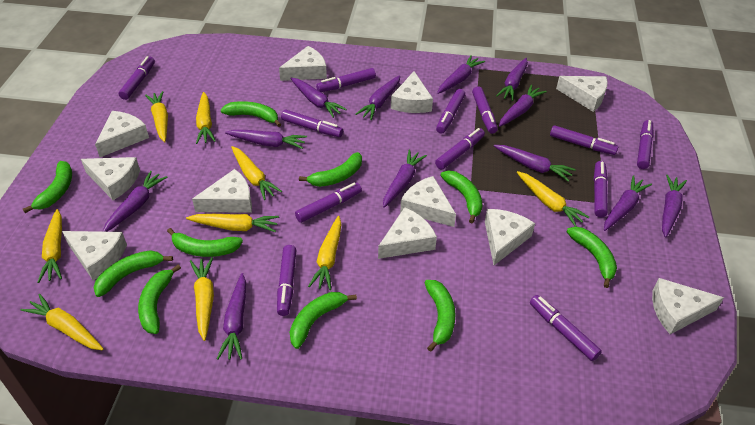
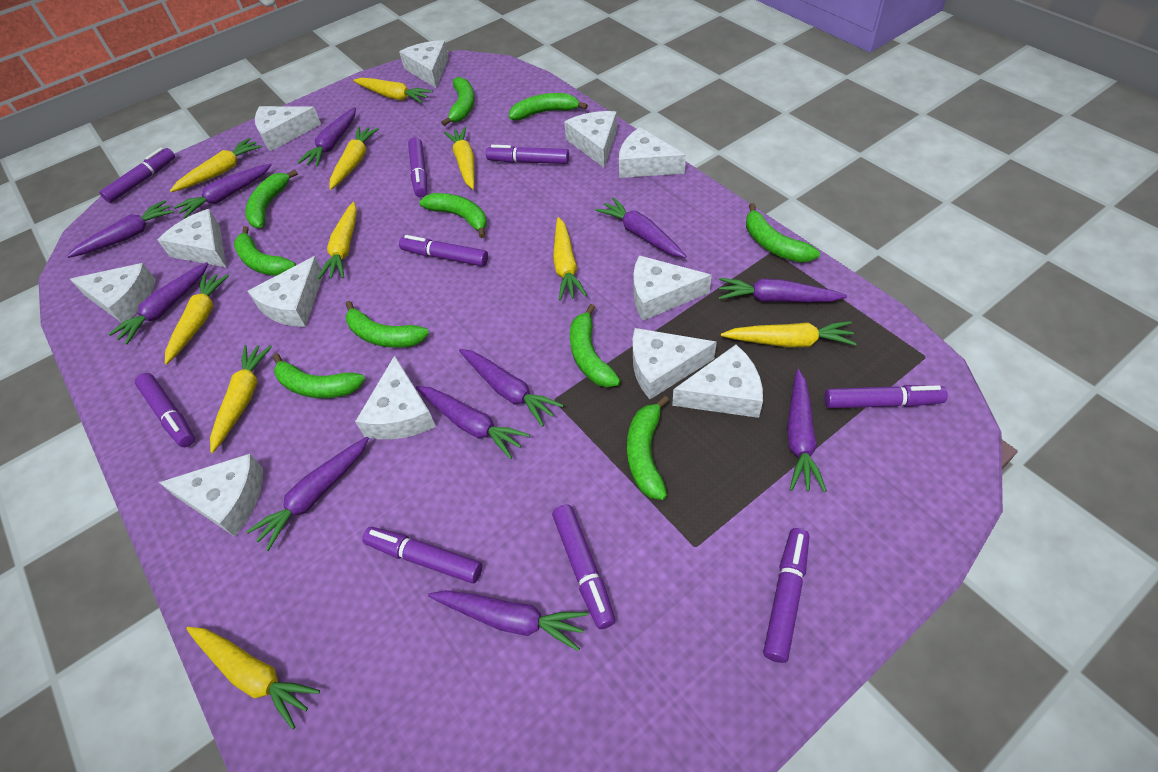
purple carrot: 12 -> 11
purple marker: 12 -> 9
white cheese: 11 -> 12
yellow carrot: 9 -> 10

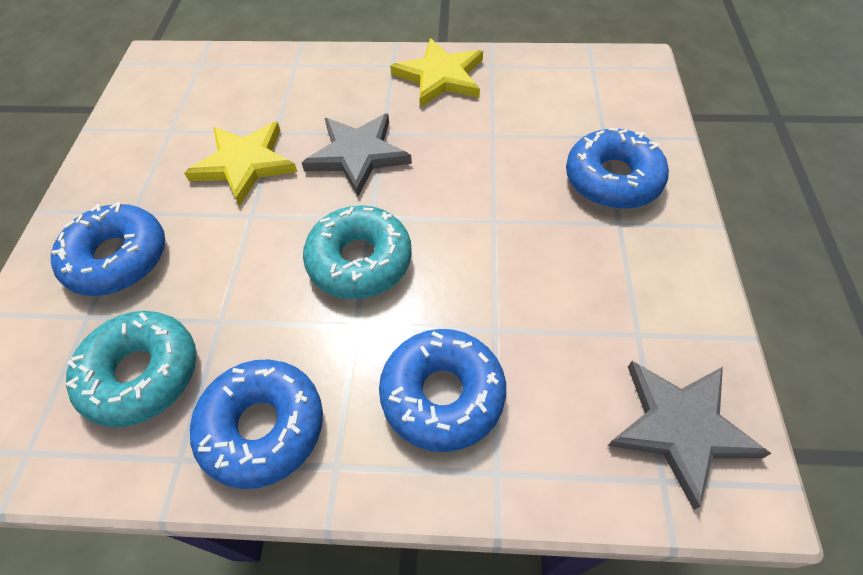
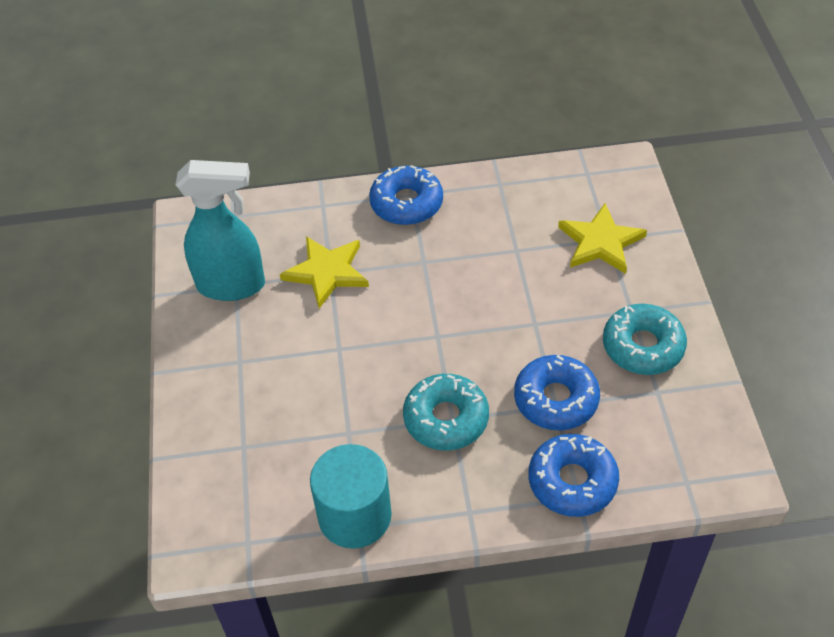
blue donut: 4 -> 3
grey star: 2 -> 0
turquoise cylinder: 0 -> 1
turquoise spray bottle: 0 -> 1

▶ _Task directions_: Copy each entry exactly as written. Images should not appear in the copy.

▶ _Response_:
purple carrot: 12 -> 11
purple marker: 12 -> 9
white cheese: 11 -> 12
yellow carrot: 9 -> 10

blue donut: 4 -> 3
grey star: 2 -> 0
turquoise cylinder: 0 -> 1
turquoise spray bottle: 0 -> 1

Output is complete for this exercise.